→ **TASK BRIEF**
Please return each line of the material below that contains the word "treble".

→ **DATA LINES**
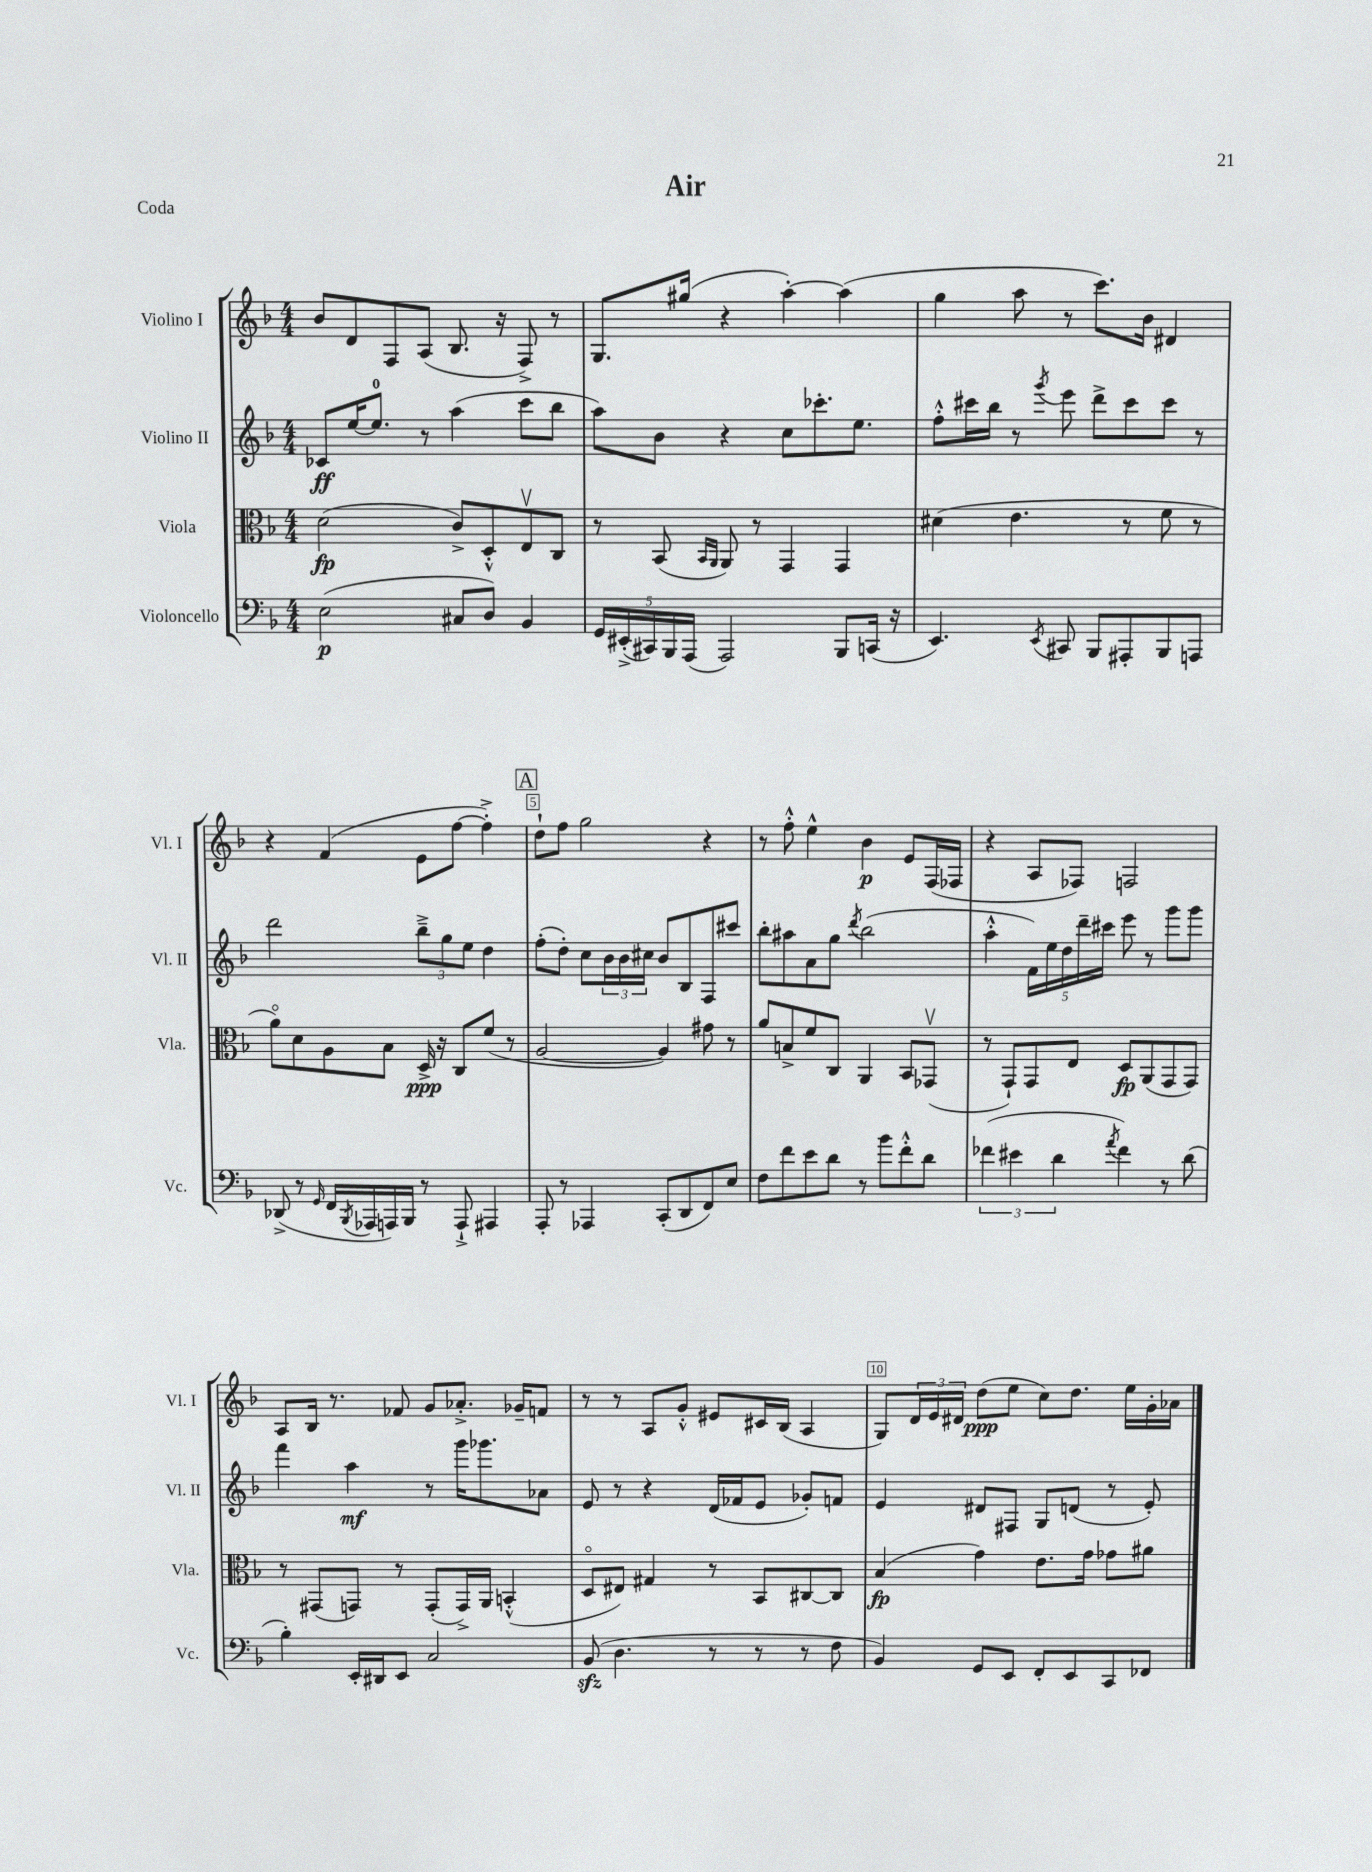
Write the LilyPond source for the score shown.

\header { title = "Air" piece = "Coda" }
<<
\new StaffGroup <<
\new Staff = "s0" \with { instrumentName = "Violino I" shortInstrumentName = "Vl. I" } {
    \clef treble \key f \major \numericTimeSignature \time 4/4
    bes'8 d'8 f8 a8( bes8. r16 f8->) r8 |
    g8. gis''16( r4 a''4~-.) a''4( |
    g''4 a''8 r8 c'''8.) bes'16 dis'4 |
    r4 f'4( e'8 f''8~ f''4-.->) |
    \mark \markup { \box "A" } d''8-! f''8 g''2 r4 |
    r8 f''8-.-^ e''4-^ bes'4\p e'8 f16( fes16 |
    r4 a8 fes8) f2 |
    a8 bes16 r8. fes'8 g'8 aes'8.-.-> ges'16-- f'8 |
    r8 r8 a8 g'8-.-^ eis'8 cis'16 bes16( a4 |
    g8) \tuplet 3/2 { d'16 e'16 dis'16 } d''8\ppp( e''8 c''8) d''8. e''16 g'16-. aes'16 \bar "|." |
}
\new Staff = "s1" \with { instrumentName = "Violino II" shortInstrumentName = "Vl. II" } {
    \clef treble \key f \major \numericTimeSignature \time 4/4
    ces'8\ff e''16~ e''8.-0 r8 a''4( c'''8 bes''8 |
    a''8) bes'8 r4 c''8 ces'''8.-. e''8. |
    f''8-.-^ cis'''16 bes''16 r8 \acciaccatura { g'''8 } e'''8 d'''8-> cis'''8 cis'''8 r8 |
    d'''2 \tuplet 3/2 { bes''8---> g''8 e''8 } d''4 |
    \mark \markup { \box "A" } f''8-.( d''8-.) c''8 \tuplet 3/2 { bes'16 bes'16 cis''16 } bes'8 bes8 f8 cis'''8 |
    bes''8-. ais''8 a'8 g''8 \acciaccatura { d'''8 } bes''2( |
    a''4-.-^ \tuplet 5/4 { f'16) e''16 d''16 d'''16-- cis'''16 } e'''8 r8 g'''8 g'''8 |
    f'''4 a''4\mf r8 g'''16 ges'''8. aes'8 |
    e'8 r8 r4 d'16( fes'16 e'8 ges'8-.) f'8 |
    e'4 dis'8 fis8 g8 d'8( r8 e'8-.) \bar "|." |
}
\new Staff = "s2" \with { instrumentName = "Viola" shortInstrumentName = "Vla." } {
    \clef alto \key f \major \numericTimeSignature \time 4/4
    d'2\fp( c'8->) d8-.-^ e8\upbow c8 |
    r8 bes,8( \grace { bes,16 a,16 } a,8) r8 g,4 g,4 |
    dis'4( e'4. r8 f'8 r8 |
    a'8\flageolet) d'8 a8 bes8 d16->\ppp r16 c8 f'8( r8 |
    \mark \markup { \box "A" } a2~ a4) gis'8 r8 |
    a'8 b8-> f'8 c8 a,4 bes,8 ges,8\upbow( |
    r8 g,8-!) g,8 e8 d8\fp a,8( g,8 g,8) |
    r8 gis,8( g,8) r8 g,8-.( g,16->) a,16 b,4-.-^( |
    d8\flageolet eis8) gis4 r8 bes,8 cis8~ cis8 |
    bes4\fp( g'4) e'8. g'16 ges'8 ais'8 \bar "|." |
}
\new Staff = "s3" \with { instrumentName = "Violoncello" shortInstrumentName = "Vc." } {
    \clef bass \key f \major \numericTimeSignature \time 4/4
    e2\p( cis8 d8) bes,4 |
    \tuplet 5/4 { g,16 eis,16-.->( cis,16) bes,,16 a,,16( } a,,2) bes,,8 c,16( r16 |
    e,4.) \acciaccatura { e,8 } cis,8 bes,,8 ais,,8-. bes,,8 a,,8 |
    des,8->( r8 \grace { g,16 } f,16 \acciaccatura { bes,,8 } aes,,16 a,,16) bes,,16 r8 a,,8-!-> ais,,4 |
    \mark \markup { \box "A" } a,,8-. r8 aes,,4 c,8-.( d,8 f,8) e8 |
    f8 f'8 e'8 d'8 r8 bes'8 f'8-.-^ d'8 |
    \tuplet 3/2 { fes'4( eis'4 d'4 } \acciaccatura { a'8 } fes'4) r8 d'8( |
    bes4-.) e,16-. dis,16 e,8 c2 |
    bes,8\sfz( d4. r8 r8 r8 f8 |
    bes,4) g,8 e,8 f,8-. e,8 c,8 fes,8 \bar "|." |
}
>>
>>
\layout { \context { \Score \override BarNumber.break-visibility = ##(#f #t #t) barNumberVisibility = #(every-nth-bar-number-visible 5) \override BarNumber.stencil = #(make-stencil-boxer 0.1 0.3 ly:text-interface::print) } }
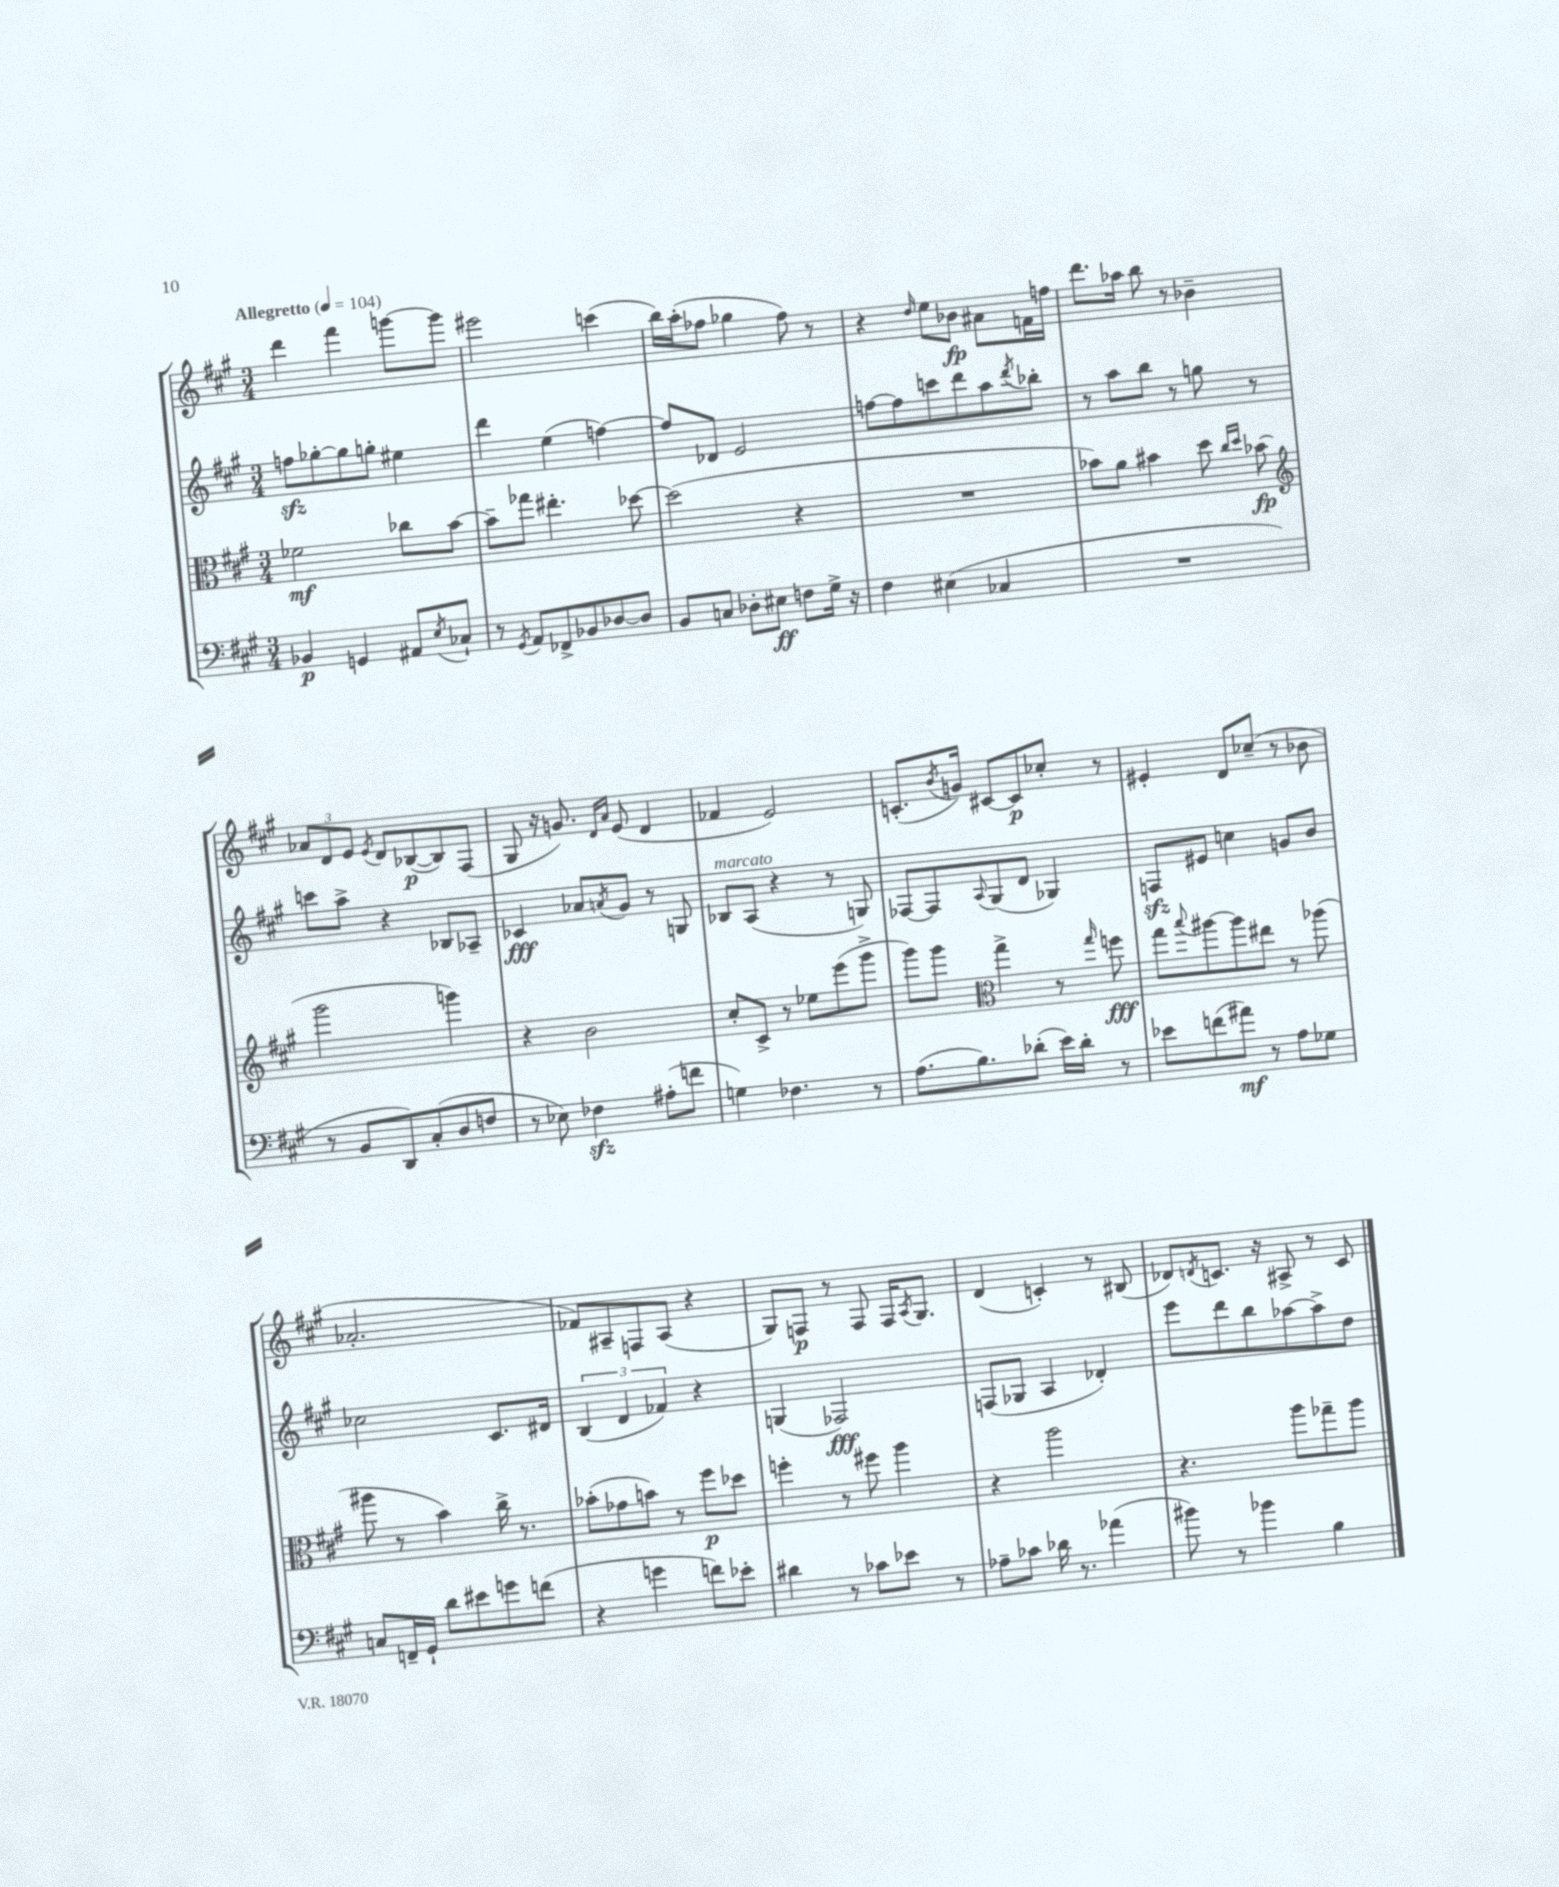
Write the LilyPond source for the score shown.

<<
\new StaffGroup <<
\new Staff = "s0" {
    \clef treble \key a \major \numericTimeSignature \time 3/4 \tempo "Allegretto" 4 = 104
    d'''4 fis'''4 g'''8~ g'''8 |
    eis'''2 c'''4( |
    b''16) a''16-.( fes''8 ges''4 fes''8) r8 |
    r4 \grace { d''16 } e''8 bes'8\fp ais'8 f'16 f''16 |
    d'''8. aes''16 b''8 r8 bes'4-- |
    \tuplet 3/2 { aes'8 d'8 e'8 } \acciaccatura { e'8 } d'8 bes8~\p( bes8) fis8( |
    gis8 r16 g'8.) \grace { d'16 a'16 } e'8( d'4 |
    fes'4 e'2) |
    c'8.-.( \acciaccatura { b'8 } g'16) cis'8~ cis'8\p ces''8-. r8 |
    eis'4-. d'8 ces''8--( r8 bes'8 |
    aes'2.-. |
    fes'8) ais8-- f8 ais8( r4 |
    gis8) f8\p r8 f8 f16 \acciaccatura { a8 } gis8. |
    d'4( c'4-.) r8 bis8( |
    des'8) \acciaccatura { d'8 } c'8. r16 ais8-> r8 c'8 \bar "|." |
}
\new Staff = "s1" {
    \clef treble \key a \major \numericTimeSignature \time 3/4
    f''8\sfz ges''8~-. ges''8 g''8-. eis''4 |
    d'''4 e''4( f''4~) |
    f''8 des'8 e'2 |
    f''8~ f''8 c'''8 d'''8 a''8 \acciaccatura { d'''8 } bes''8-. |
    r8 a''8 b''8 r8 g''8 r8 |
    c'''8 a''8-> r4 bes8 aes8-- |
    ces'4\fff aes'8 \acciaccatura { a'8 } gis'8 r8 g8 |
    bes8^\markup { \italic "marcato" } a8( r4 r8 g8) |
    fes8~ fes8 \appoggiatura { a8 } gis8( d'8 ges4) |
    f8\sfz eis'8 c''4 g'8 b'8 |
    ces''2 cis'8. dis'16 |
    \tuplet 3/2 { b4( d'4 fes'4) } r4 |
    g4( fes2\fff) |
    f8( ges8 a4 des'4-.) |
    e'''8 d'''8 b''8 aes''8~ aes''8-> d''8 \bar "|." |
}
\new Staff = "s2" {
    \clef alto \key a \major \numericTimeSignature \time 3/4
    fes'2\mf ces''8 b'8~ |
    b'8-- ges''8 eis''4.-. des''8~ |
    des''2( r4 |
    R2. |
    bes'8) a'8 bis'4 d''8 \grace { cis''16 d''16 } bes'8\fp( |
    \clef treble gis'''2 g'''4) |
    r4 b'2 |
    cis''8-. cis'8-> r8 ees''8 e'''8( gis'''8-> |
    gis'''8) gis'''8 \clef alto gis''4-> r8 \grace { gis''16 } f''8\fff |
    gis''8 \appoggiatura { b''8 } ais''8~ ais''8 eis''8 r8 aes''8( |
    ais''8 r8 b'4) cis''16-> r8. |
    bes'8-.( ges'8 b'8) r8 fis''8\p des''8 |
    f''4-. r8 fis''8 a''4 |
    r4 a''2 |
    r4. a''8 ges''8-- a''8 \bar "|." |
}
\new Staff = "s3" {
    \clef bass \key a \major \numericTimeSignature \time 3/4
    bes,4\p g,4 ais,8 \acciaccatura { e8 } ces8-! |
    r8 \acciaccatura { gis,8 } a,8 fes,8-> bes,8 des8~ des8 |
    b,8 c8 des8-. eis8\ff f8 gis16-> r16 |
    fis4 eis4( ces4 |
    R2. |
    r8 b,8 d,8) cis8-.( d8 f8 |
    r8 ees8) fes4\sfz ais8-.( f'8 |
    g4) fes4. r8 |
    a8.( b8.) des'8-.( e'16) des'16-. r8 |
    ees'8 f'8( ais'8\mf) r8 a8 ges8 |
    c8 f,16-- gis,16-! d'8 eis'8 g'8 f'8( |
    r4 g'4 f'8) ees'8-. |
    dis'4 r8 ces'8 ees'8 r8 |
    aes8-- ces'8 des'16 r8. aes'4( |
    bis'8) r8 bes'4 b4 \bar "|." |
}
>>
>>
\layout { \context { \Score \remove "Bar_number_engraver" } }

→ **RESULT OF THE EXERCISE**
    \clef treble \key f \major \numericTimeSignature \time 4/4
    \clef treble \key f \major \numericTimeSignature \time 4/4
    \clef treble \key a \major \numericTimeSignature \time 3/4 \tempo "Allegretto" 4 = 104
    \clef treble \key a \major \numericTimeSignature \time 3/4
    \clef treble gis'''2 g'''4) |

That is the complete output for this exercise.